* [INFORMATION SHOWN]:
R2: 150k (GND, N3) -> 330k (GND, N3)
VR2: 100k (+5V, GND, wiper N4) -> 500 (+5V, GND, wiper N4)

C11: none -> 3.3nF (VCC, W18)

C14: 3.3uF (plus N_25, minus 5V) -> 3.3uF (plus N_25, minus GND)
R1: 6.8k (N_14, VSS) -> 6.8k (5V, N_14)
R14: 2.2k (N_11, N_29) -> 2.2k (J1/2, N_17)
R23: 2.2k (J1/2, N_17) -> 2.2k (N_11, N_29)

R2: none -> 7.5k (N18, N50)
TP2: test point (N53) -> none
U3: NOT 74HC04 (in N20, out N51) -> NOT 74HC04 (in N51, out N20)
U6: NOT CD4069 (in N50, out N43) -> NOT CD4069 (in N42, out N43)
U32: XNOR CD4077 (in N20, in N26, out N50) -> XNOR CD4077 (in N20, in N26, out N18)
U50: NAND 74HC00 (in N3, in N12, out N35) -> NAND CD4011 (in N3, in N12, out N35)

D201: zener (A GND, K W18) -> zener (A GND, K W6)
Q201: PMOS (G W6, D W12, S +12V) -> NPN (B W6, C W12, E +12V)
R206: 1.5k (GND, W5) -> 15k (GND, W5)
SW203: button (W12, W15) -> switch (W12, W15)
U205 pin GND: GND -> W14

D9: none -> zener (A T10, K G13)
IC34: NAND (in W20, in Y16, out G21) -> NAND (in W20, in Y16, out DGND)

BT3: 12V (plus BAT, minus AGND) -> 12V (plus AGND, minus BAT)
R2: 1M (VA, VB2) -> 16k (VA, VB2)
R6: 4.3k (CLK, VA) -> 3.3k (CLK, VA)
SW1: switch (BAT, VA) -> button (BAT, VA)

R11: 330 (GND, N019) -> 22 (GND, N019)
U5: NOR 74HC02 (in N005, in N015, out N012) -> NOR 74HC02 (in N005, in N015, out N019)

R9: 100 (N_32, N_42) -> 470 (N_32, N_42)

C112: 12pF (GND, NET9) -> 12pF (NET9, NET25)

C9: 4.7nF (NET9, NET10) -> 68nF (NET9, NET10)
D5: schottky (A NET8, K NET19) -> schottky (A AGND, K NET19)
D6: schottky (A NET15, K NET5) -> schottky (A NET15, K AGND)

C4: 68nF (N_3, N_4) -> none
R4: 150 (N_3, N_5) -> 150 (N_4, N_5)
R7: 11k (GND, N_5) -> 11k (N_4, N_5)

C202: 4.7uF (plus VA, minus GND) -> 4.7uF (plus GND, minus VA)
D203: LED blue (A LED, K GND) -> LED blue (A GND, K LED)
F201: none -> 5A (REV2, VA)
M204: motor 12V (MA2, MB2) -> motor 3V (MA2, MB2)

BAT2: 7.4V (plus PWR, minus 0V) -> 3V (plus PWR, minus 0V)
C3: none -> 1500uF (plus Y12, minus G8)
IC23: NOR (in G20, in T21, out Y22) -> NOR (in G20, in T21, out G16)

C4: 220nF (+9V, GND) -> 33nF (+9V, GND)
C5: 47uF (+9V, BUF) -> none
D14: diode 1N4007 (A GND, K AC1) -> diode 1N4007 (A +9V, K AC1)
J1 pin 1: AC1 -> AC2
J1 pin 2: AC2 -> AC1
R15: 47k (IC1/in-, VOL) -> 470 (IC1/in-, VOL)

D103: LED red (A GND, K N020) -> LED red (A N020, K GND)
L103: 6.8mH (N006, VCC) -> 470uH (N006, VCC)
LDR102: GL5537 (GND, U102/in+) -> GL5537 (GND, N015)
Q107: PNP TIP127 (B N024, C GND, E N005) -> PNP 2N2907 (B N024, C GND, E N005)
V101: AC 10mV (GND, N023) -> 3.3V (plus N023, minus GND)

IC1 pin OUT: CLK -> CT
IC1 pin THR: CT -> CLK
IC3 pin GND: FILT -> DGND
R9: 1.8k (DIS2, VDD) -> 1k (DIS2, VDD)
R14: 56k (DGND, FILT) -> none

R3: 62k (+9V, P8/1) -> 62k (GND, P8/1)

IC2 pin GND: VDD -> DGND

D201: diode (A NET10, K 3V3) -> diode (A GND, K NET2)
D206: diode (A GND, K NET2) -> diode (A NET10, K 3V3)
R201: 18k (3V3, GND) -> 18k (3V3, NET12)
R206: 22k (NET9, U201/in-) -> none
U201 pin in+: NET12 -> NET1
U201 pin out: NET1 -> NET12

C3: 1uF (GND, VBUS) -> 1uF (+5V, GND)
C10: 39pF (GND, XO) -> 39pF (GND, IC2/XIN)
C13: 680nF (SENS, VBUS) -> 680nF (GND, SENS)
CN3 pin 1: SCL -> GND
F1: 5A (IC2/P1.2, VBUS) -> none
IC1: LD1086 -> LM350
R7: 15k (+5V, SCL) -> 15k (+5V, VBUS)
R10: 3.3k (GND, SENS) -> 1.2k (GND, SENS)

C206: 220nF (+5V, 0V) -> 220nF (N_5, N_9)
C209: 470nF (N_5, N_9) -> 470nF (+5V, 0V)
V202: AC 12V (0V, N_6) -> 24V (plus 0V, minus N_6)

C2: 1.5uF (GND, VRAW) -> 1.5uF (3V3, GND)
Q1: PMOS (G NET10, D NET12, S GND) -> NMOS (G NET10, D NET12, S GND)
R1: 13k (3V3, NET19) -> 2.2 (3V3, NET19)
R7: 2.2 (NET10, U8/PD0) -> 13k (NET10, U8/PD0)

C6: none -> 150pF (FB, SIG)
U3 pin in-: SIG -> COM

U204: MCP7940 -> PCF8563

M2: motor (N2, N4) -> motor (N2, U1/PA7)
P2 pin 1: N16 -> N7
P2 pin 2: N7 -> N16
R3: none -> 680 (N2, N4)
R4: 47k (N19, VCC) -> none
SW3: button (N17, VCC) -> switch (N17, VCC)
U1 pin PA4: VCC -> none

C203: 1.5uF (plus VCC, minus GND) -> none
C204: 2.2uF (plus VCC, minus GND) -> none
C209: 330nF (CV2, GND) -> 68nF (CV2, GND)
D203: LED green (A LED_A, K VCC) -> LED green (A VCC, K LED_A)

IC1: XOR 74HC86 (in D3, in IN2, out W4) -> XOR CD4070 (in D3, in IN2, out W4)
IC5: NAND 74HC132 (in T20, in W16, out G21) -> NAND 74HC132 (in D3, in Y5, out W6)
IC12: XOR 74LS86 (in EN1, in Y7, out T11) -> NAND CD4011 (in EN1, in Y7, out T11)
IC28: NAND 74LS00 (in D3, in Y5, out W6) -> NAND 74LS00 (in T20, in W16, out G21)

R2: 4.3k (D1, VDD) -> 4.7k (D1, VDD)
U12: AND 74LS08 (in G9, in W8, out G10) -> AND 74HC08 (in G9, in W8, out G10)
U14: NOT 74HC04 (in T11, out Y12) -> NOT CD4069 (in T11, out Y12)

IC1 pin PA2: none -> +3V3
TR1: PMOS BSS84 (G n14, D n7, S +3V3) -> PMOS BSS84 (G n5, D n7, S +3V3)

* [WHAT IS BEING ASKED]: State how many lines in the listing above contain "PMOS". Nothing else is needed.

* [RESPONSE FOR THIS EXERCISE]: 3